DATA FOR THIS TASK:
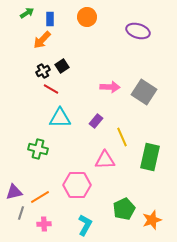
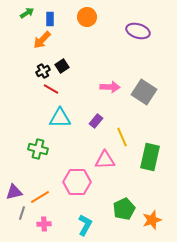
pink hexagon: moved 3 px up
gray line: moved 1 px right
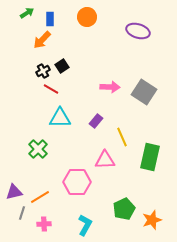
green cross: rotated 30 degrees clockwise
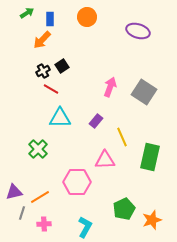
pink arrow: rotated 72 degrees counterclockwise
cyan L-shape: moved 2 px down
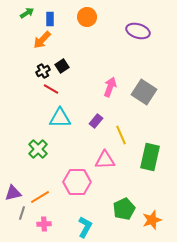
yellow line: moved 1 px left, 2 px up
purple triangle: moved 1 px left, 1 px down
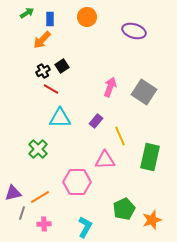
purple ellipse: moved 4 px left
yellow line: moved 1 px left, 1 px down
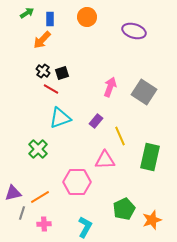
black square: moved 7 px down; rotated 16 degrees clockwise
black cross: rotated 24 degrees counterclockwise
cyan triangle: rotated 20 degrees counterclockwise
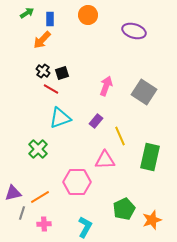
orange circle: moved 1 px right, 2 px up
pink arrow: moved 4 px left, 1 px up
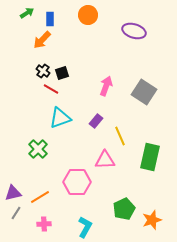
gray line: moved 6 px left; rotated 16 degrees clockwise
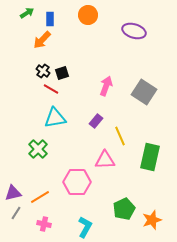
cyan triangle: moved 5 px left; rotated 10 degrees clockwise
pink cross: rotated 16 degrees clockwise
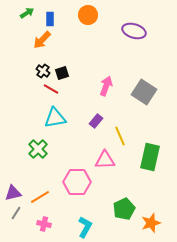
orange star: moved 1 px left, 3 px down
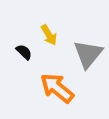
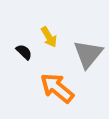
yellow arrow: moved 2 px down
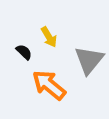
gray triangle: moved 1 px right, 6 px down
orange arrow: moved 8 px left, 3 px up
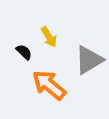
gray triangle: rotated 20 degrees clockwise
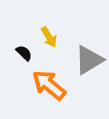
black semicircle: moved 1 px down
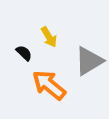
gray triangle: moved 1 px down
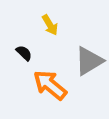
yellow arrow: moved 1 px right, 12 px up
orange arrow: moved 1 px right
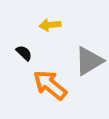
yellow arrow: rotated 115 degrees clockwise
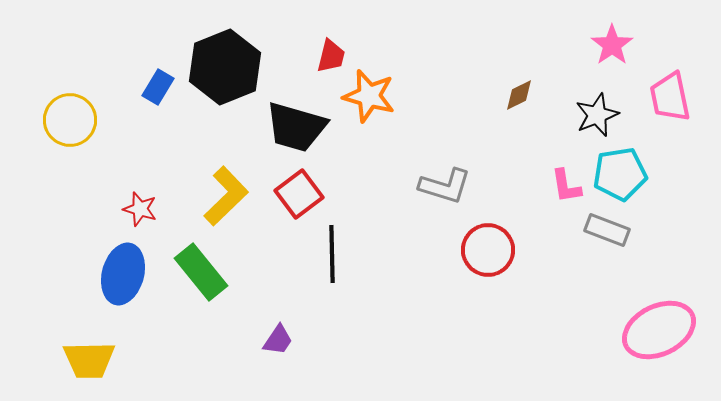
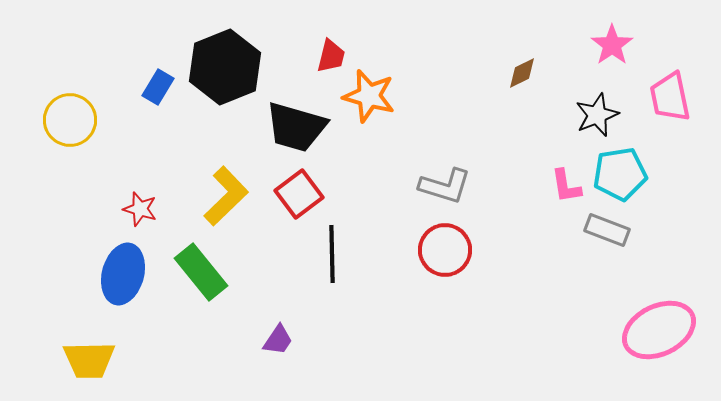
brown diamond: moved 3 px right, 22 px up
red circle: moved 43 px left
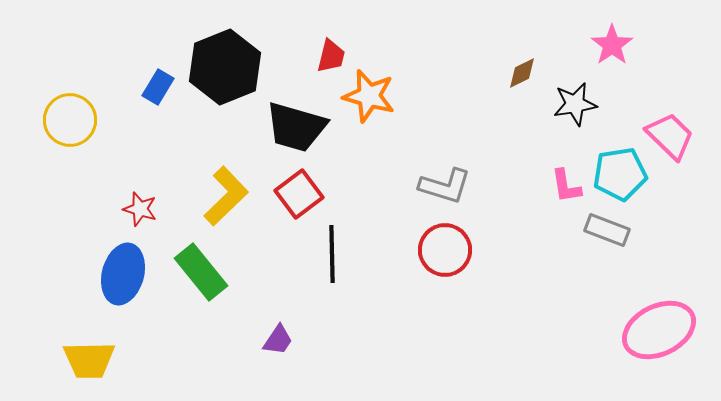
pink trapezoid: moved 39 px down; rotated 146 degrees clockwise
black star: moved 22 px left, 11 px up; rotated 12 degrees clockwise
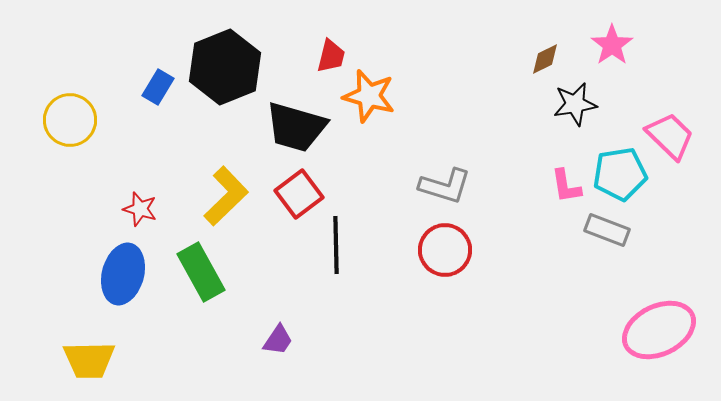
brown diamond: moved 23 px right, 14 px up
black line: moved 4 px right, 9 px up
green rectangle: rotated 10 degrees clockwise
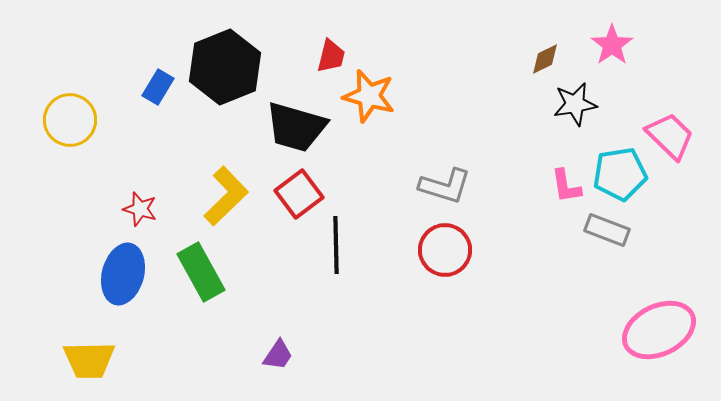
purple trapezoid: moved 15 px down
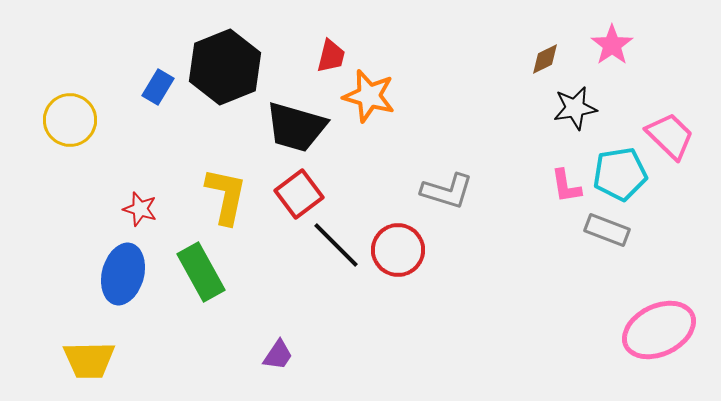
black star: moved 4 px down
gray L-shape: moved 2 px right, 5 px down
yellow L-shape: rotated 34 degrees counterclockwise
black line: rotated 44 degrees counterclockwise
red circle: moved 47 px left
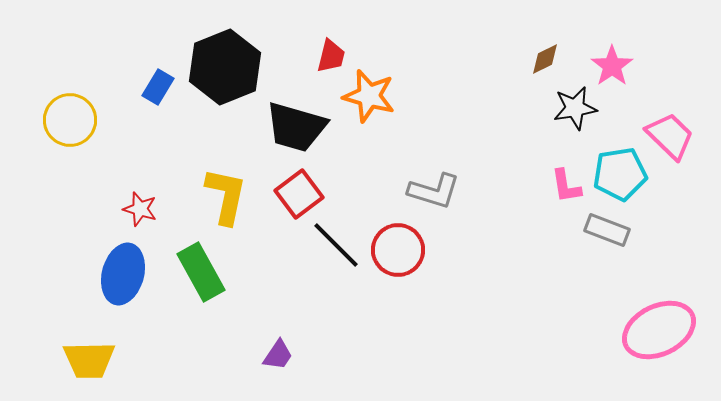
pink star: moved 21 px down
gray L-shape: moved 13 px left
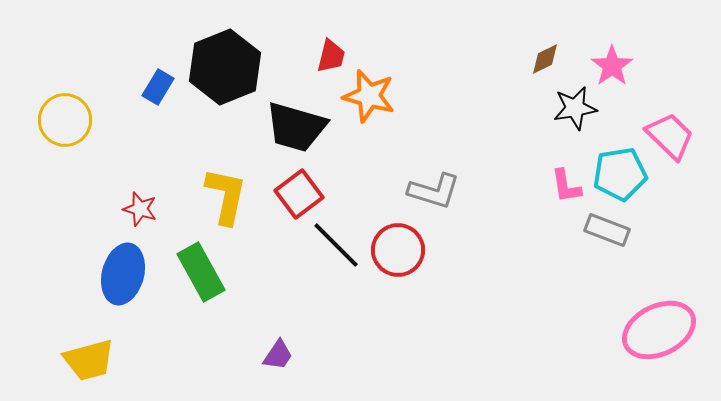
yellow circle: moved 5 px left
yellow trapezoid: rotated 14 degrees counterclockwise
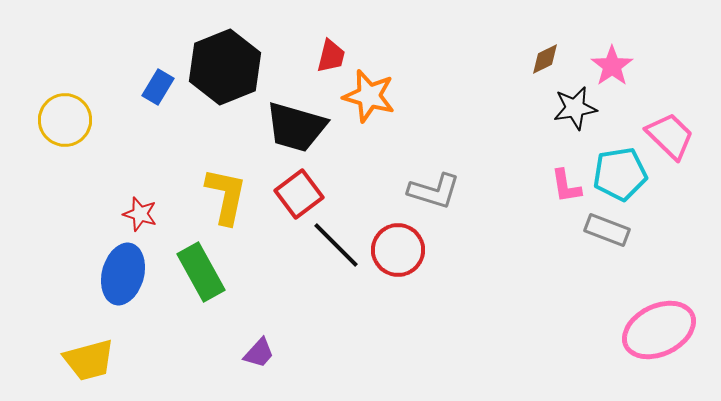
red star: moved 5 px down
purple trapezoid: moved 19 px left, 2 px up; rotated 8 degrees clockwise
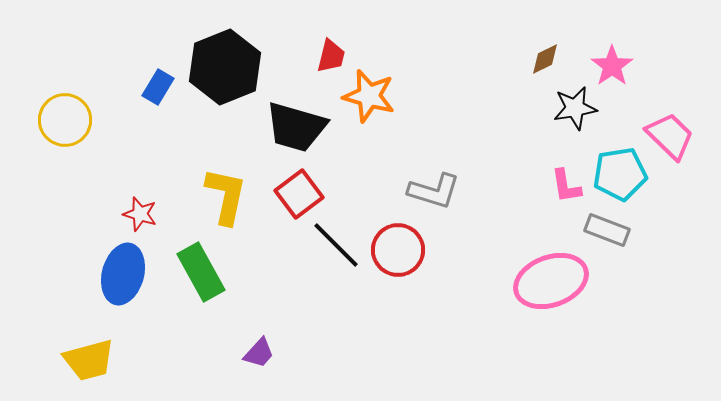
pink ellipse: moved 108 px left, 49 px up; rotated 6 degrees clockwise
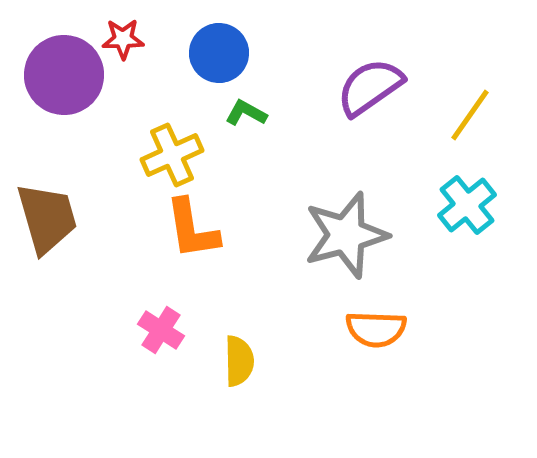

INSTRUCTION: Please convert the part of the data above that runs from the line containing "yellow circle: moved 5 px left" through the end of the data, both ends included, into a numbered list with blank lines left out. Leave the pictures out of the answer.

REPLY:
1. yellow circle: moved 5 px left
2. yellow trapezoid: rotated 14 degrees counterclockwise
3. red star: moved 5 px down
4. purple trapezoid: moved 19 px left, 2 px up; rotated 8 degrees clockwise
5. pink ellipse: moved 108 px left, 49 px up; rotated 6 degrees clockwise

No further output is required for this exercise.